Your instructions
Nothing in the listing below should change; retype it as is.
+===+
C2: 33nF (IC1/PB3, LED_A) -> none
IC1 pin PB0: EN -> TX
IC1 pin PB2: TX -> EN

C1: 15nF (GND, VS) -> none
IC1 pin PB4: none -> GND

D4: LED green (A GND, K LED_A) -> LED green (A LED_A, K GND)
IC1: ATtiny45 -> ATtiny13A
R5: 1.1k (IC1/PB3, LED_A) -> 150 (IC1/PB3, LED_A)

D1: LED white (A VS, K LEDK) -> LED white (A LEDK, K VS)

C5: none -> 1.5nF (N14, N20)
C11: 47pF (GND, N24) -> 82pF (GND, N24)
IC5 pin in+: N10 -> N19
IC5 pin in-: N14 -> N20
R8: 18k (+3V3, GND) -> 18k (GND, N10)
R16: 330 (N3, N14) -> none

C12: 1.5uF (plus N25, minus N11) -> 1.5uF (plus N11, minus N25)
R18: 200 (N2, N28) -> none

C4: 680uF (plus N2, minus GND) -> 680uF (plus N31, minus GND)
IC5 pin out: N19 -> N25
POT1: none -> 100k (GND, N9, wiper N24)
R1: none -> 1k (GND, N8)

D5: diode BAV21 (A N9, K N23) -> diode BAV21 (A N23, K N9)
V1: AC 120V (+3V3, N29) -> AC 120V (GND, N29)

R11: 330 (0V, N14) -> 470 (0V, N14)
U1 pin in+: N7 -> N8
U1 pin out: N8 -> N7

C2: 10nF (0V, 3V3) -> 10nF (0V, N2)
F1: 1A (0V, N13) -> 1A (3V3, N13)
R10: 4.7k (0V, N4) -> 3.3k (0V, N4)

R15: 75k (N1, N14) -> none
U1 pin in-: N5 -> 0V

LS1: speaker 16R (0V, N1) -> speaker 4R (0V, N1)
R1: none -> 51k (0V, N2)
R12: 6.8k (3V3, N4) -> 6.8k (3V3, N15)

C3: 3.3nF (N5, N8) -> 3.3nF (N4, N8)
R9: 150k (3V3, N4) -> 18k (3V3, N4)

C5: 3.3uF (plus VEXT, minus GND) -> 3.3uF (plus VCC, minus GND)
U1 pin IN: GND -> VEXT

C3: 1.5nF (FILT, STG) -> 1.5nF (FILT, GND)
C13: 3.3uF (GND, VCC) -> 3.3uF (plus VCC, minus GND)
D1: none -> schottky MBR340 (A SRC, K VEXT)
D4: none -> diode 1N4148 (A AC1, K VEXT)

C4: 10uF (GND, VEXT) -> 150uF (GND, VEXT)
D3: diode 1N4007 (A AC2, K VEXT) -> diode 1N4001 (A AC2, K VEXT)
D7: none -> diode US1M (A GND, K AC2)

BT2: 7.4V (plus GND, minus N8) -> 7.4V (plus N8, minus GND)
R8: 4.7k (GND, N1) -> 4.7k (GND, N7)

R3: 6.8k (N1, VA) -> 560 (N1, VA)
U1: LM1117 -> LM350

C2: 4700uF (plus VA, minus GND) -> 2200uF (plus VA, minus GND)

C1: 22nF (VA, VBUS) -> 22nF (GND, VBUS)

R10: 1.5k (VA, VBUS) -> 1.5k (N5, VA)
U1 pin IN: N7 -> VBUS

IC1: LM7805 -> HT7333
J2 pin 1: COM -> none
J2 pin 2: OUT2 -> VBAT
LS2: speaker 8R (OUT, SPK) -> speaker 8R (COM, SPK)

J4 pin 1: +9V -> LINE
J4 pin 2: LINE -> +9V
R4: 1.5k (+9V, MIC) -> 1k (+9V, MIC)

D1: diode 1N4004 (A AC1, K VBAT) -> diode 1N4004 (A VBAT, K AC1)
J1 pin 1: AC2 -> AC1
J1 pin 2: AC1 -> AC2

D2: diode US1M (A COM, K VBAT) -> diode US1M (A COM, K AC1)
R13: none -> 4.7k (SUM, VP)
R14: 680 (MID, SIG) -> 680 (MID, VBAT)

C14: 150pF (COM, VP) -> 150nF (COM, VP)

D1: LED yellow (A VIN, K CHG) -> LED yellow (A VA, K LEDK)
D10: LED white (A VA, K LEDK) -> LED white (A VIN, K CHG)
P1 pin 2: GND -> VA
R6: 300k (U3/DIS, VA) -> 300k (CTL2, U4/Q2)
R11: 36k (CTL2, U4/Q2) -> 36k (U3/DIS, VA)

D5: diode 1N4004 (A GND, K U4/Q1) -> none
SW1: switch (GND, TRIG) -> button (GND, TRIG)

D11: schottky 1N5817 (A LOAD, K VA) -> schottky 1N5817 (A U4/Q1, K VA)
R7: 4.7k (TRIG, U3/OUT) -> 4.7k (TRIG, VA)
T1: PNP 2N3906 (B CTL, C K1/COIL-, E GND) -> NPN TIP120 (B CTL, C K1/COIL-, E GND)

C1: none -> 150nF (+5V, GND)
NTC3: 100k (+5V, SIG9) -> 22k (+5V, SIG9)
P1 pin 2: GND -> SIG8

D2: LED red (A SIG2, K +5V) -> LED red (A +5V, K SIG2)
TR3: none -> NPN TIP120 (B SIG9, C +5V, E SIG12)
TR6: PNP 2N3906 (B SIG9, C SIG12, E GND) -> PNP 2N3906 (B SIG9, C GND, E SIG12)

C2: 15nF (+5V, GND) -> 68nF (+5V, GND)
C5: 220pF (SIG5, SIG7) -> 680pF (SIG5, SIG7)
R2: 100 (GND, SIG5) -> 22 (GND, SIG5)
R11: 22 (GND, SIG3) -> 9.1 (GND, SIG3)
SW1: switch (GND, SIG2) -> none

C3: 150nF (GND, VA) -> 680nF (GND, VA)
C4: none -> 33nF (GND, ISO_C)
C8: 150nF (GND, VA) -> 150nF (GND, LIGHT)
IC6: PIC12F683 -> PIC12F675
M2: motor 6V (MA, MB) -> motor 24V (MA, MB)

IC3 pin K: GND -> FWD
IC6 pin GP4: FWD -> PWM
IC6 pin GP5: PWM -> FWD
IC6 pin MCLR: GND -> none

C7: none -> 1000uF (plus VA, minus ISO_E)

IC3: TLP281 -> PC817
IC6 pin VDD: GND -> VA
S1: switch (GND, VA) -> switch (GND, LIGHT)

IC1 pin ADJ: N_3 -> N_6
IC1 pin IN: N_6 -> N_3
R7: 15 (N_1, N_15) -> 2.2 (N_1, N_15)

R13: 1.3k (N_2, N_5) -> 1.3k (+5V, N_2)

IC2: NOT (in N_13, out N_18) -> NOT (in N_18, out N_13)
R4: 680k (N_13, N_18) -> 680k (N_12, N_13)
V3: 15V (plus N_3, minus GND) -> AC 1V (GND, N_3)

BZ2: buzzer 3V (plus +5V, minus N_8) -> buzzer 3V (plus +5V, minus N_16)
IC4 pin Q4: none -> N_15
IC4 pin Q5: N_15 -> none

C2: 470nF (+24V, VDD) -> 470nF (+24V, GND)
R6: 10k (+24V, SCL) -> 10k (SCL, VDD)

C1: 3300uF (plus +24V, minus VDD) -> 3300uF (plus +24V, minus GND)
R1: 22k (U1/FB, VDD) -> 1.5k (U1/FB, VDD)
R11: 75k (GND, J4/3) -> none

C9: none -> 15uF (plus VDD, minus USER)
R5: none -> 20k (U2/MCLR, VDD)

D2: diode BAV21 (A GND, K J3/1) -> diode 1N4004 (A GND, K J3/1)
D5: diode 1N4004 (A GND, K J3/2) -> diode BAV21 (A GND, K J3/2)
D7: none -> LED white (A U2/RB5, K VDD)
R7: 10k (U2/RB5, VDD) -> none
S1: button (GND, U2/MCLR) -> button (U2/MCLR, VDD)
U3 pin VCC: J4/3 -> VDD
+===+
Solution for this problem
C2: 33nF (IC1/PB3, LED_A) -> none
IC1 pin PB0: EN -> TX
IC1 pin PB2: TX -> EN

C1: 15nF (GND, VS) -> none
IC1 pin PB4: none -> GND

D4: LED green (A GND, K LED_A) -> LED green (A LED_A, K GND)
IC1: ATtiny45 -> ATtiny13A
R5: 1.1k (IC1/PB3, LED_A) -> 150 (IC1/PB3, LED_A)

D1: LED white (A VS, K LEDK) -> LED white (A LEDK, K VS)

C5: none -> 1.5nF (N14, N20)
C11: 47pF (GND, N24) -> 82pF (GND, N24)
IC5 pin in+: N10 -> N19
IC5 pin in-: N14 -> N20
R8: 18k (+3V3, GND) -> 18k (GND, N10)
R16: 330 (N3, N14) -> none

C12: 1.5uF (plus N25, minus N11) -> 1.5uF (plus N11, minus N25)
R18: 200 (N2, N28) -> none

C4: 680uF (plus N2, minus GND) -> 680uF (plus N31, minus GND)
IC5 pin out: N19 -> N25
POT1: none -> 100k (GND, N9, wiper N24)
R1: none -> 1k (GND, N8)

D5: diode BAV21 (A N9, K N23) -> diode BAV21 (A N23, K N9)
V1: AC 120V (+3V3, N29) -> AC 120V (GND, N29)

R11: 330 (0V, N14) -> 470 (0V, N14)
U1 pin in+: N7 -> N8
U1 pin out: N8 -> N7

C2: 10nF (0V, 3V3) -> 10nF (0V, N2)
F1: 1A (0V, N13) -> 1A (3V3, N13)
R10: 4.7k (0V, N4) -> 3.3k (0V, N4)

R15: 75k (N1, N14) -> none
U1 pin in-: N5 -> 0V

LS1: speaker 16R (0V, N1) -> speaker 4R (0V, N1)
R1: none -> 51k (0V, N2)
R12: 6.8k (3V3, N4) -> 6.8k (3V3, N15)

C3: 3.3nF (N5, N8) -> 3.3nF (N4, N8)
R9: 150k (3V3, N4) -> 18k (3V3, N4)

C5: 3.3uF (plus VEXT, minus GND) -> 3.3uF (plus VCC, minus GND)
U1 pin IN: GND -> VEXT

C3: 1.5nF (FILT, STG) -> 1.5nF (FILT, GND)
C13: 3.3uF (GND, VCC) -> 3.3uF (plus VCC, minus GND)
D1: none -> schottky MBR340 (A SRC, K VEXT)
D4: none -> diode 1N4148 (A AC1, K VEXT)

C4: 10uF (GND, VEXT) -> 150uF (GND, VEXT)
D3: diode 1N4007 (A AC2, K VEXT) -> diode 1N4001 (A AC2, K VEXT)
D7: none -> diode US1M (A GND, K AC2)

BT2: 7.4V (plus GND, minus N8) -> 7.4V (plus N8, minus GND)
R8: 4.7k (GND, N1) -> 4.7k (GND, N7)

R3: 6.8k (N1, VA) -> 560 (N1, VA)
U1: LM1117 -> LM350

C2: 4700uF (plus VA, minus GND) -> 2200uF (plus VA, minus GND)

C1: 22nF (VA, VBUS) -> 22nF (GND, VBUS)

R10: 1.5k (VA, VBUS) -> 1.5k (N5, VA)
U1 pin IN: N7 -> VBUS

IC1: LM7805 -> HT7333
J2 pin 1: COM -> none
J2 pin 2: OUT2 -> VBAT
LS2: speaker 8R (OUT, SPK) -> speaker 8R (COM, SPK)

J4 pin 1: +9V -> LINE
J4 pin 2: LINE -> +9V
R4: 1.5k (+9V, MIC) -> 1k (+9V, MIC)

D1: diode 1N4004 (A AC1, K VBAT) -> diode 1N4004 (A VBAT, K AC1)
J1 pin 1: AC2 -> AC1
J1 pin 2: AC1 -> AC2

D2: diode US1M (A COM, K VBAT) -> diode US1M (A COM, K AC1)
R13: none -> 4.7k (SUM, VP)
R14: 680 (MID, SIG) -> 680 (MID, VBAT)

C14: 150pF (COM, VP) -> 150nF (COM, VP)

D1: LED yellow (A VIN, K CHG) -> LED yellow (A VA, K LEDK)
D10: LED white (A VA, K LEDK) -> LED white (A VIN, K CHG)
P1 pin 2: GND -> VA
R6: 300k (U3/DIS, VA) -> 300k (CTL2, U4/Q2)
R11: 36k (CTL2, U4/Q2) -> 36k (U3/DIS, VA)

D5: diode 1N4004 (A GND, K U4/Q1) -> none
SW1: switch (GND, TRIG) -> button (GND, TRIG)

D11: schottky 1N5817 (A LOAD, K VA) -> schottky 1N5817 (A U4/Q1, K VA)
R7: 4.7k (TRIG, U3/OUT) -> 4.7k (TRIG, VA)
T1: PNP 2N3906 (B CTL, C K1/COIL-, E GND) -> NPN TIP120 (B CTL, C K1/COIL-, E GND)

C1: none -> 150nF (+5V, GND)
NTC3: 100k (+5V, SIG9) -> 22k (+5V, SIG9)
P1 pin 2: GND -> SIG8

D2: LED red (A SIG2, K +5V) -> LED red (A +5V, K SIG2)
TR3: none -> NPN TIP120 (B SIG9, C +5V, E SIG12)
TR6: PNP 2N3906 (B SIG9, C SIG12, E GND) -> PNP 2N3906 (B SIG9, C GND, E SIG12)

C2: 15nF (+5V, GND) -> 68nF (+5V, GND)
C5: 220pF (SIG5, SIG7) -> 680pF (SIG5, SIG7)
R2: 100 (GND, SIG5) -> 22 (GND, SIG5)
R11: 22 (GND, SIG3) -> 9.1 (GND, SIG3)
SW1: switch (GND, SIG2) -> none

C3: 150nF (GND, VA) -> 680nF (GND, VA)
C4: none -> 33nF (GND, ISO_C)
C8: 150nF (GND, VA) -> 150nF (GND, LIGHT)
IC6: PIC12F683 -> PIC12F675
M2: motor 6V (MA, MB) -> motor 24V (MA, MB)

IC3 pin K: GND -> FWD
IC6 pin GP4: FWD -> PWM
IC6 pin GP5: PWM -> FWD
IC6 pin MCLR: GND -> none

C7: none -> 1000uF (plus VA, minus ISO_E)

IC3: TLP281 -> PC817
IC6 pin VDD: GND -> VA
S1: switch (GND, VA) -> switch (GND, LIGHT)

IC1 pin ADJ: N_3 -> N_6
IC1 pin IN: N_6 -> N_3
R7: 15 (N_1, N_15) -> 2.2 (N_1, N_15)

R13: 1.3k (N_2, N_5) -> 1.3k (+5V, N_2)

IC2: NOT (in N_13, out N_18) -> NOT (in N_18, out N_13)
R4: 680k (N_13, N_18) -> 680k (N_12, N_13)
V3: 15V (plus N_3, minus GND) -> AC 1V (GND, N_3)

BZ2: buzzer 3V (plus +5V, minus N_8) -> buzzer 3V (plus +5V, minus N_16)
IC4 pin Q4: none -> N_15
IC4 pin Q5: N_15 -> none

C2: 470nF (+24V, VDD) -> 470nF (+24V, GND)
R6: 10k (+24V, SCL) -> 10k (SCL, VDD)

C1: 3300uF (plus +24V, minus VDD) -> 3300uF (plus +24V, minus GND)
R1: 22k (U1/FB, VDD) -> 1.5k (U1/FB, VDD)
R11: 75k (GND, J4/3) -> none

C9: none -> 15uF (plus VDD, minus USER)
R5: none -> 20k (U2/MCLR, VDD)

D2: diode BAV21 (A GND, K J3/1) -> diode 1N4004 (A GND, K J3/1)
D5: diode 1N4004 (A GND, K J3/2) -> diode BAV21 (A GND, K J3/2)
D7: none -> LED white (A U2/RB5, K VDD)
R7: 10k (U2/RB5, VDD) -> none
S1: button (GND, U2/MCLR) -> button (U2/MCLR, VDD)
U3 pin VCC: J4/3 -> VDD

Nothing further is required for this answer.